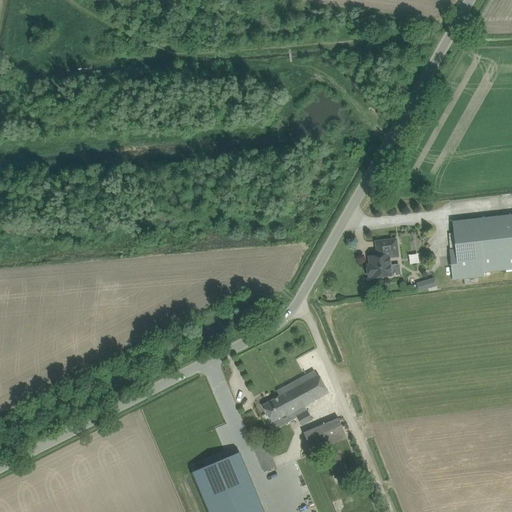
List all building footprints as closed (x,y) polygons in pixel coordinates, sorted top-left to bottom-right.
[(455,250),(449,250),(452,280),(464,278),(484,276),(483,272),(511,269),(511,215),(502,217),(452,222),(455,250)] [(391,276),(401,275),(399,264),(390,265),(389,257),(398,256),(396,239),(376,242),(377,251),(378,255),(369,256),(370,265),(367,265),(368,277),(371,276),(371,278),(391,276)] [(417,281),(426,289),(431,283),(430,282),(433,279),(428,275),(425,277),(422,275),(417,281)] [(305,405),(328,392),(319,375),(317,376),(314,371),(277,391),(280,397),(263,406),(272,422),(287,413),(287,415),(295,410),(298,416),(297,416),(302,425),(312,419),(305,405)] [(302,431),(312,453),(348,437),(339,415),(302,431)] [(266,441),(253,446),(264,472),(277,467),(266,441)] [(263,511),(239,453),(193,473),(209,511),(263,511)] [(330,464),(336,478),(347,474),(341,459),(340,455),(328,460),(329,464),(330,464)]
* * *
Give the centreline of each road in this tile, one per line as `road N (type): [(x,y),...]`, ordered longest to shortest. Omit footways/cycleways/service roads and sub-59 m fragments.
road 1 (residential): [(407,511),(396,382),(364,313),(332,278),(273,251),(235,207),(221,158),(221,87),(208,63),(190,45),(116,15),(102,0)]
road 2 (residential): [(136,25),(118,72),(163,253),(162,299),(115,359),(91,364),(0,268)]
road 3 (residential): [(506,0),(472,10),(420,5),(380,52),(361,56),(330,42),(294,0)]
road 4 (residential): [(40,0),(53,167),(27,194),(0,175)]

- Goal:
Copy out the entries word for word, beginning at the line containing "Give the centreline" and continuing through the line containing "road 4 (residential): [(40,0),(53,167),(27,194),(0,175)]".

- Reply:
Give the centreline of each road in this tile, one per line as `road N (type): [(x,y),...]`, ordered longest to shortest. Omit footways/cycleways/service roads and sub-59 m fragments.
road 1 (residential): [(407,511),(396,382),(364,313),(332,278),(273,251),(235,207),(221,158),(221,87),(208,63),(190,45),(116,15),(102,0)]
road 2 (residential): [(136,25),(118,72),(163,253),(162,299),(115,359),(91,364),(0,268)]
road 3 (residential): [(506,0),(472,10),(420,5),(380,52),(361,56),(330,42),(294,0)]
road 4 (residential): [(40,0),(53,167),(27,194),(0,175)]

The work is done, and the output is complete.